◆ **Exercise description**
Would you give the entries again word for word, with no pictures in the copy?
* * * *
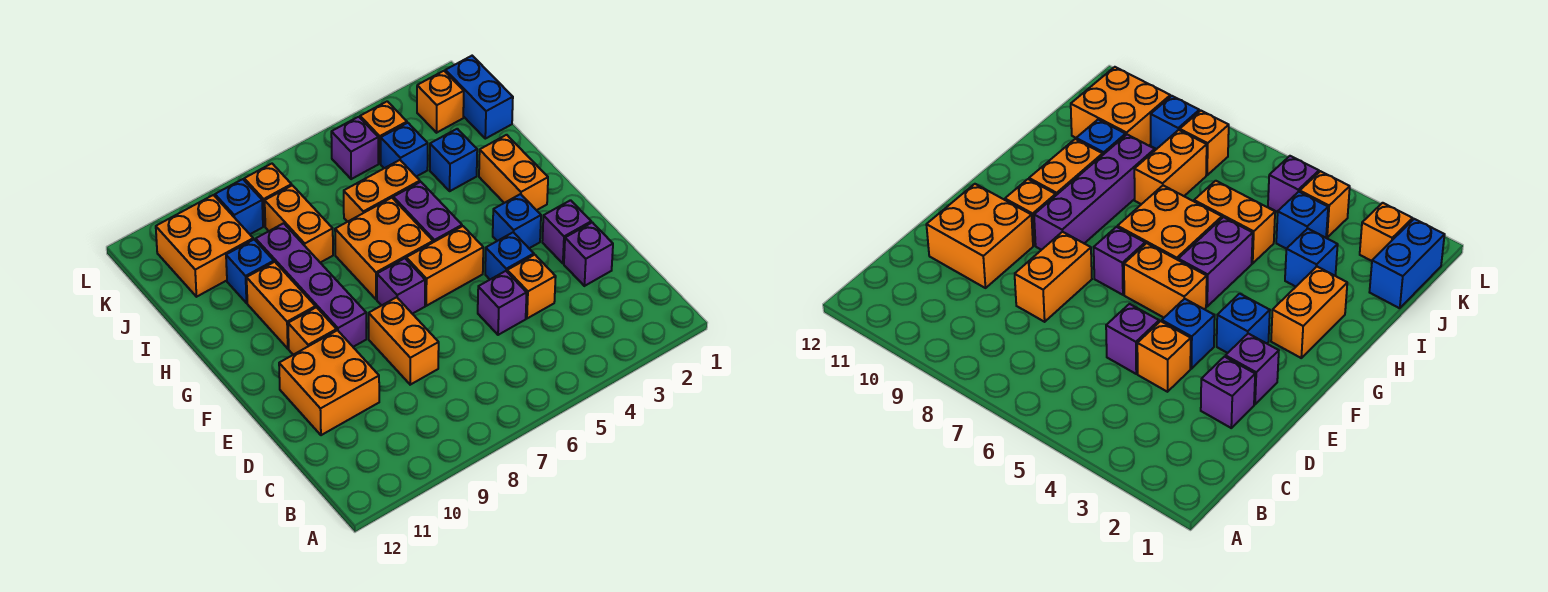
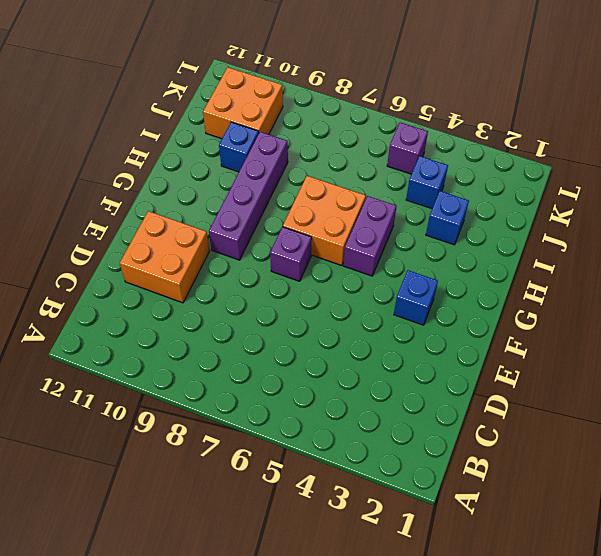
none -> purple brick D2 level 1
none -> orange brick D4 level 1
none -> purple brick D5 level 1

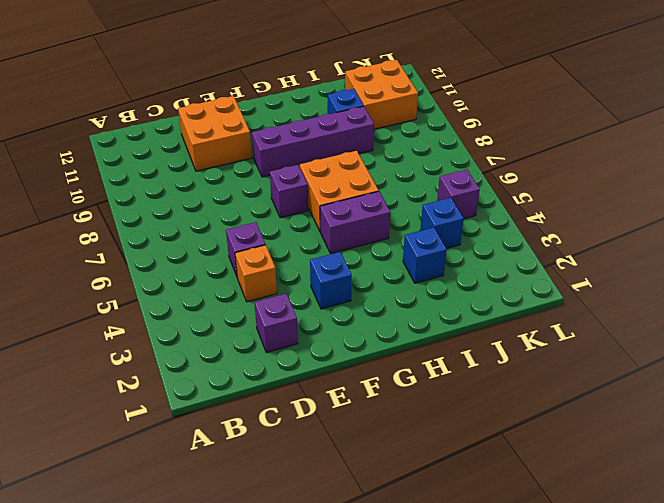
none -> orange brick D8:E8 level 1
none -> purple brick E2 level 1
none -> blue brick E4 level 1

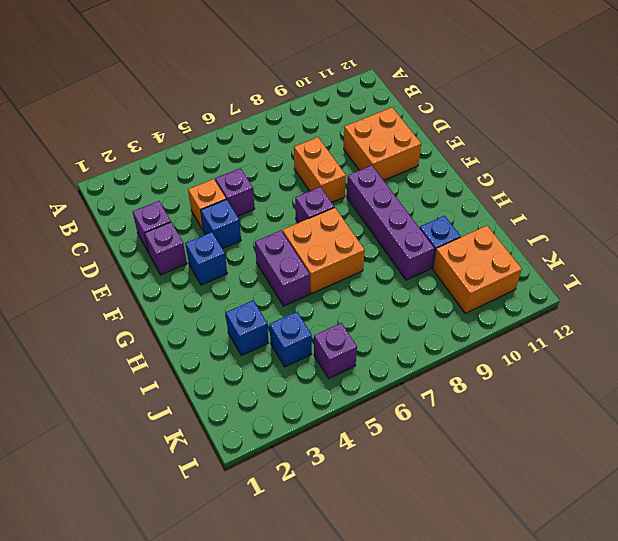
none -> orange brick F5:F6 level 1
none -> orange brick F10 level 1
none -> orange brick G2:H2 level 1

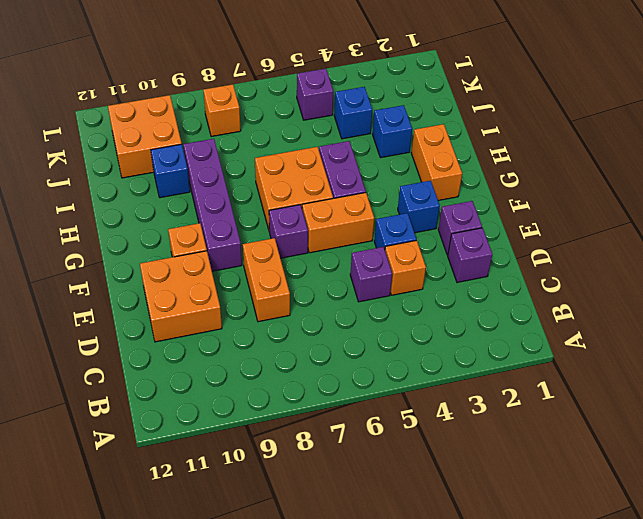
none -> orange brick G10:H10 level 1
none -> orange brick I5:I6 level 1
none -> orange brick I8:J8 level 1

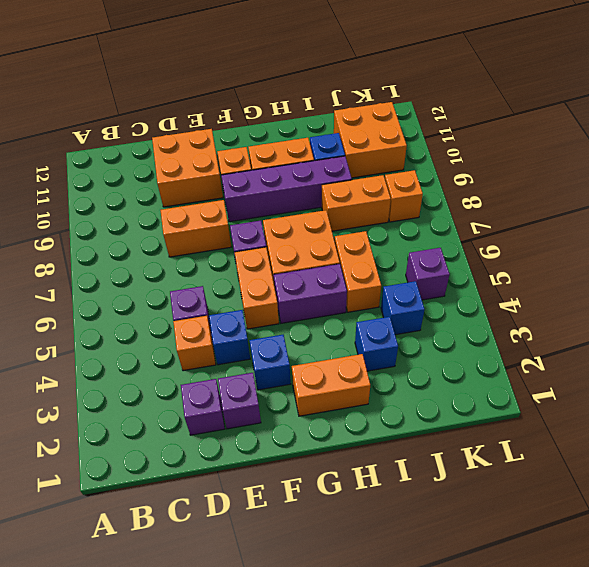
none -> blue brick J1:K1 level 1
none -> orange brick K2 level 1
none -> orange brick K4 level 1

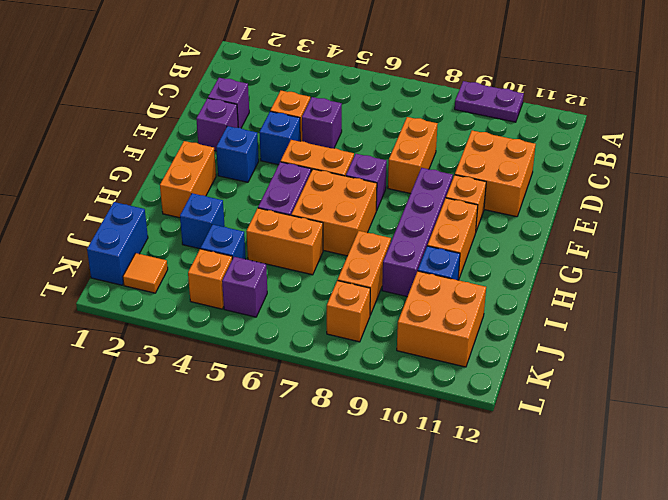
purple plate A9:A10 level 1 -> none
orange tile K2 level 1 -> orange brick K2 level 1
none -> blue brick K9 level 1

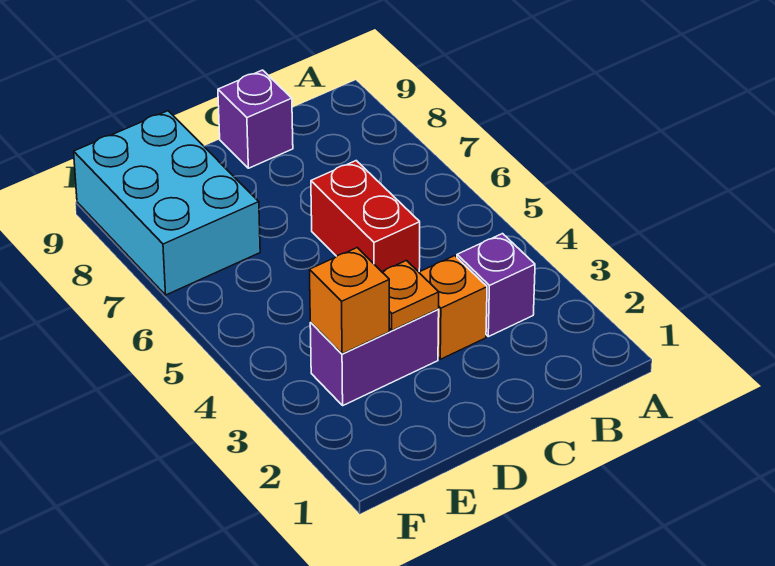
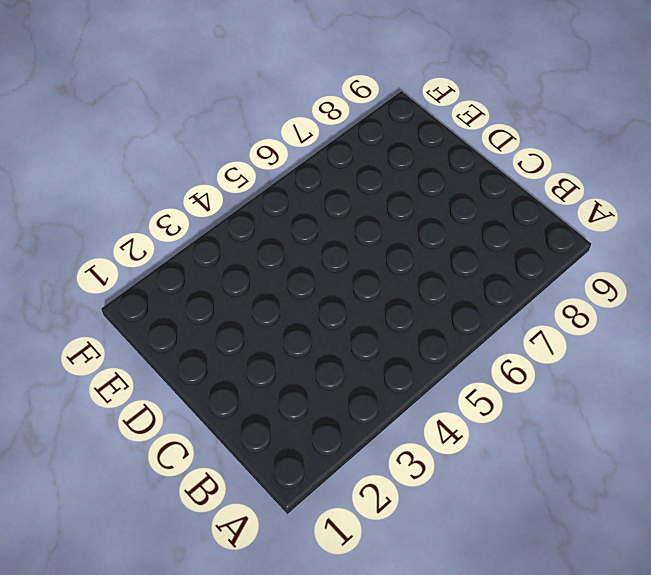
none -> purple brick B3 level 1
none -> orange brick C3 level 1

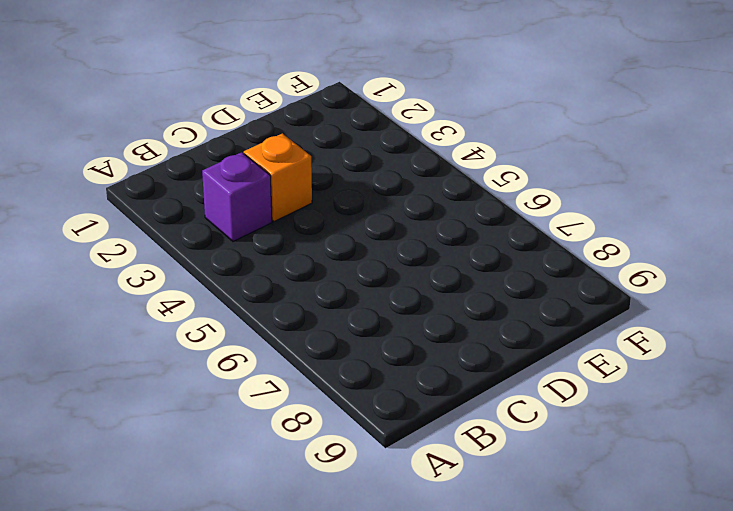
none -> red brick C5:C6 level 1
none -> purple brick C9 level 1

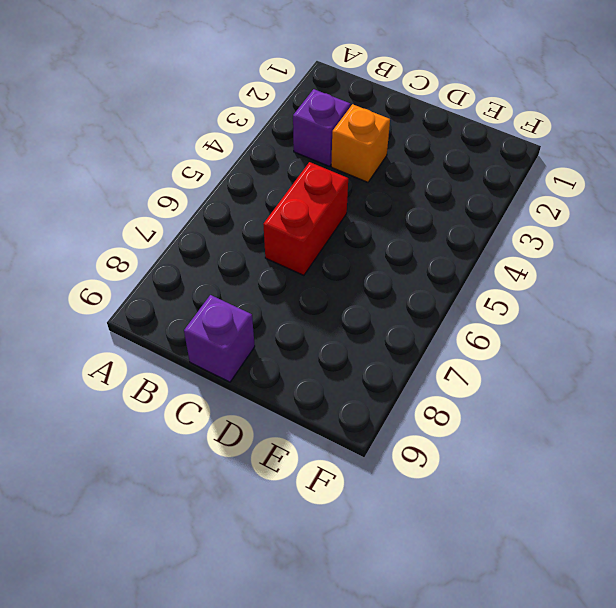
none -> purple brick D3:E3 level 1
none -> cyan brick E7:F9 level 1

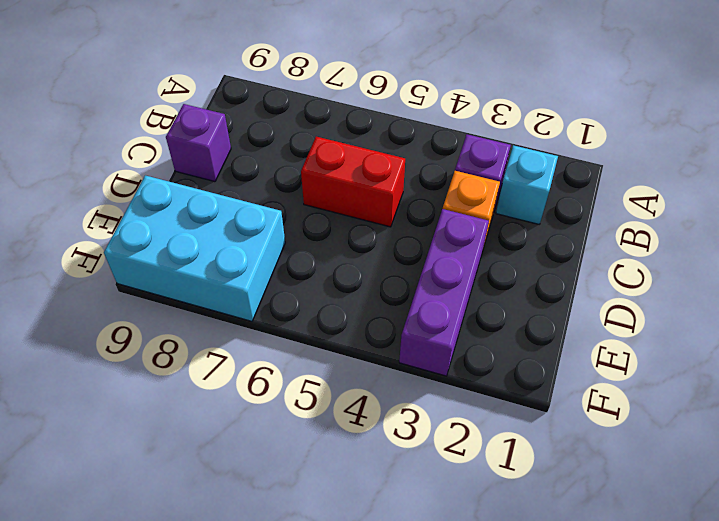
cyan brick B2 level 1 -> none
purple brick D3:F3 level 1 -> purple brick D3:E3 level 1
none -> orange plate D3 level 2
none -> orange brick E3 level 2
* * * *
◆ **Answer for this exercise**
none -> purple brick D2 level 1
none -> orange brick D4 level 1
none -> purple brick D5 level 1

none -> orange brick D8:E8 level 1
none -> purple brick E2 level 1
none -> blue brick E4 level 1

none -> orange brick F5:F6 level 1
none -> orange brick F10 level 1
none -> orange brick G2:H2 level 1

none -> orange brick G10:H10 level 1
none -> orange brick I5:I6 level 1
none -> orange brick I8:J8 level 1

none -> blue brick J1:K1 level 1
none -> orange brick K2 level 1
none -> orange brick K4 level 1

purple plate A9:A10 level 1 -> none
orange tile K2 level 1 -> orange brick K2 level 1
none -> blue brick K9 level 1

none -> purple brick B3 level 1
none -> orange brick C3 level 1

none -> red brick C5:C6 level 1
none -> purple brick C9 level 1

none -> purple brick D3:E3 level 1
none -> cyan brick E7:F9 level 1

cyan brick B2 level 1 -> none
purple brick D3:F3 level 1 -> purple brick D3:E3 level 1
none -> orange plate D3 level 2
none -> orange brick E3 level 2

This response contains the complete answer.